*What to produce*
Set out exactly every line of the entries below, starting at the line that holds "RY101 pin COIL+: GND -> +3V3" and stopping after the line that holds "SW103: none -> switch (GND, W11)".
--- Supplied information Enclosed Below ---
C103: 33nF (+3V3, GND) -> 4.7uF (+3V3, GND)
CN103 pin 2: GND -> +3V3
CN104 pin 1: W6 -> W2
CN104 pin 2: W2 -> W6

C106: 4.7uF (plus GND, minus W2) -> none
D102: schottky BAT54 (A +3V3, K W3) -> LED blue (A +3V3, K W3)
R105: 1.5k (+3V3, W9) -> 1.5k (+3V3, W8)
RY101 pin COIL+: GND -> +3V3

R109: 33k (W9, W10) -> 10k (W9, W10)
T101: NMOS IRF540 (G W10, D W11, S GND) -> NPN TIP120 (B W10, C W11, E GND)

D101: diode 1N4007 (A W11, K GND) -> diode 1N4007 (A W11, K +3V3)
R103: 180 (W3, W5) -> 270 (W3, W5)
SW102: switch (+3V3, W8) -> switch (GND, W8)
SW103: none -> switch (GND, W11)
--- End of Enclosed Supplied information ---
--- Supplied information Enclosed Below ---
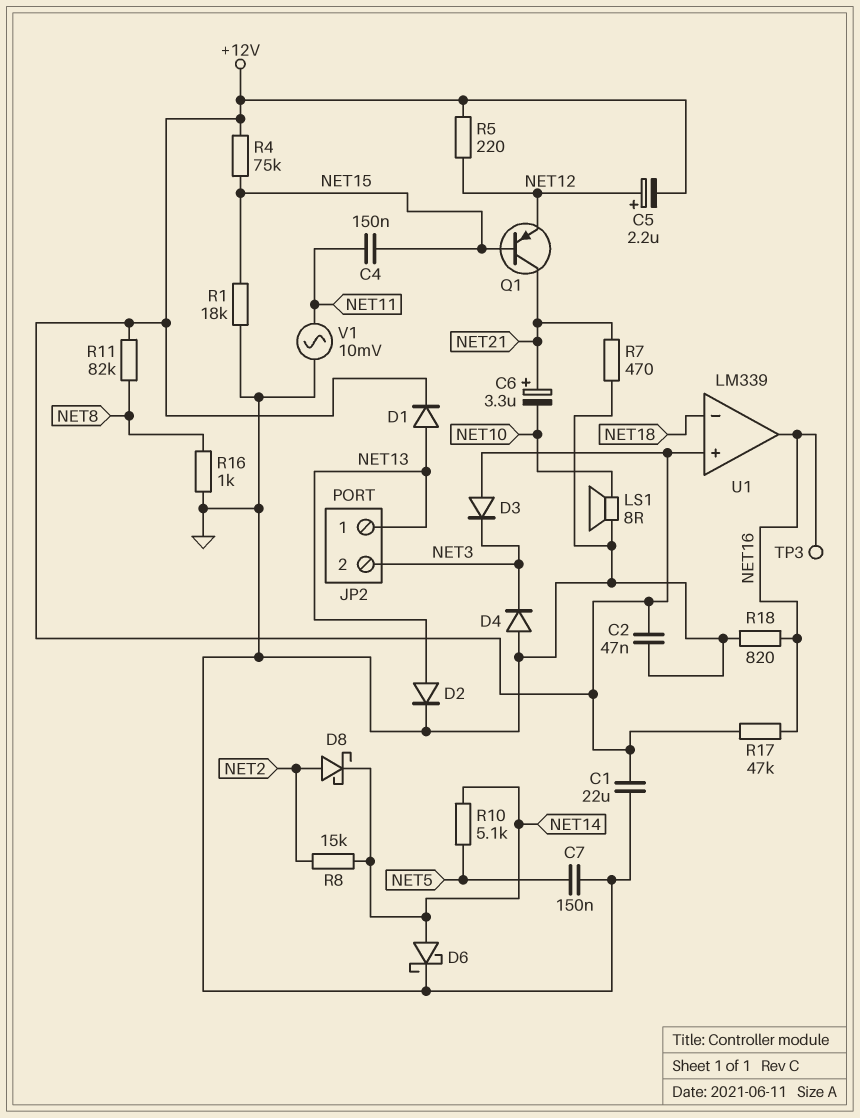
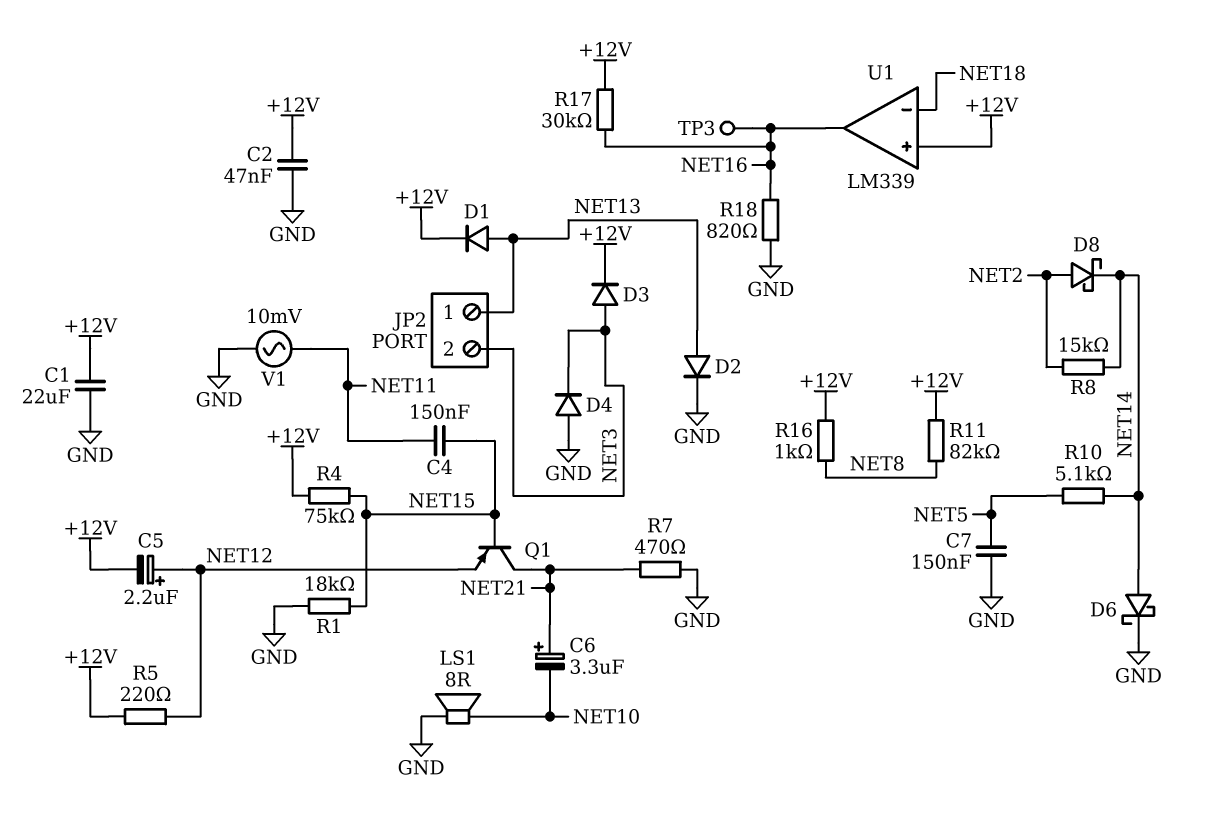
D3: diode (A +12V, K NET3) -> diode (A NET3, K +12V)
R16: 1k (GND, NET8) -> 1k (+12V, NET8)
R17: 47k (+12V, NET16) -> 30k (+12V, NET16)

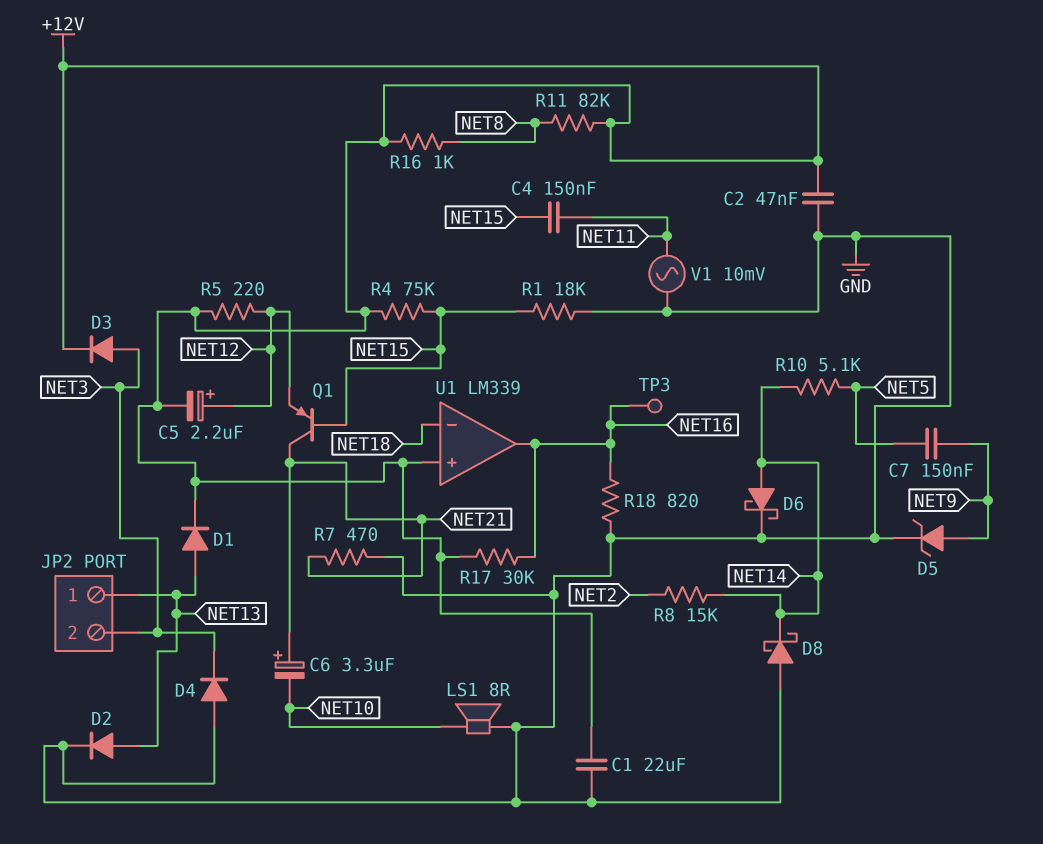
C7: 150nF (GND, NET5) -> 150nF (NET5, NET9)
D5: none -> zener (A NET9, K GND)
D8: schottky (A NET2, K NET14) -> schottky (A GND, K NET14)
--- End of Enclosed Supplied information ---
--- Supplied information Enclosed Below ---
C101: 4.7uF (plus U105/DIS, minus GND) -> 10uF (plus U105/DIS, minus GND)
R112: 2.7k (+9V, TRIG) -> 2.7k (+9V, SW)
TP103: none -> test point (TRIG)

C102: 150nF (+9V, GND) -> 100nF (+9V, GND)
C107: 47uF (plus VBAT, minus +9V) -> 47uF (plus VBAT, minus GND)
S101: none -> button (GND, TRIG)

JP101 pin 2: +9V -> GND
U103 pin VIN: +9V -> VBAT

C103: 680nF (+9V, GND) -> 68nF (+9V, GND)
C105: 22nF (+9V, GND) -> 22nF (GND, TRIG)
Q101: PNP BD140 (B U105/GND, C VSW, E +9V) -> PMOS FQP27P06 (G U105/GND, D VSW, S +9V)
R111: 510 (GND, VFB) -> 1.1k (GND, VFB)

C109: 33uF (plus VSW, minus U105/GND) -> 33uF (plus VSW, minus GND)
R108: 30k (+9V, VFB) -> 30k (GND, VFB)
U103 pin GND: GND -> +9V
--- End of Enclosed Supplied information ---
*Response to the task*
RY101 pin COIL+: GND -> +3V3

R109: 33k (W9, W10) -> 10k (W9, W10)
T101: NMOS IRF540 (G W10, D W11, S GND) -> NPN TIP120 (B W10, C W11, E GND)

D101: diode 1N4007 (A W11, K GND) -> diode 1N4007 (A W11, K +3V3)
R103: 180 (W3, W5) -> 270 (W3, W5)
SW102: switch (+3V3, W8) -> switch (GND, W8)
SW103: none -> switch (GND, W11)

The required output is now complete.